**PROBLEM TO WORK ON:** A precise repetition of every line below is the required answer.

**DATA:**
Segment Open
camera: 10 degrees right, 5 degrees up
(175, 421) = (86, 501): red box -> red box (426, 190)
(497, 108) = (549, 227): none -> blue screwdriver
Segment Closed
**RESULT BELOW:**
camera: 10 degrees right, 5 degrees up
(175, 421) = (86, 501): red box -> red box (426, 190)
(497, 108) = (549, 227): none -> blue screwdriver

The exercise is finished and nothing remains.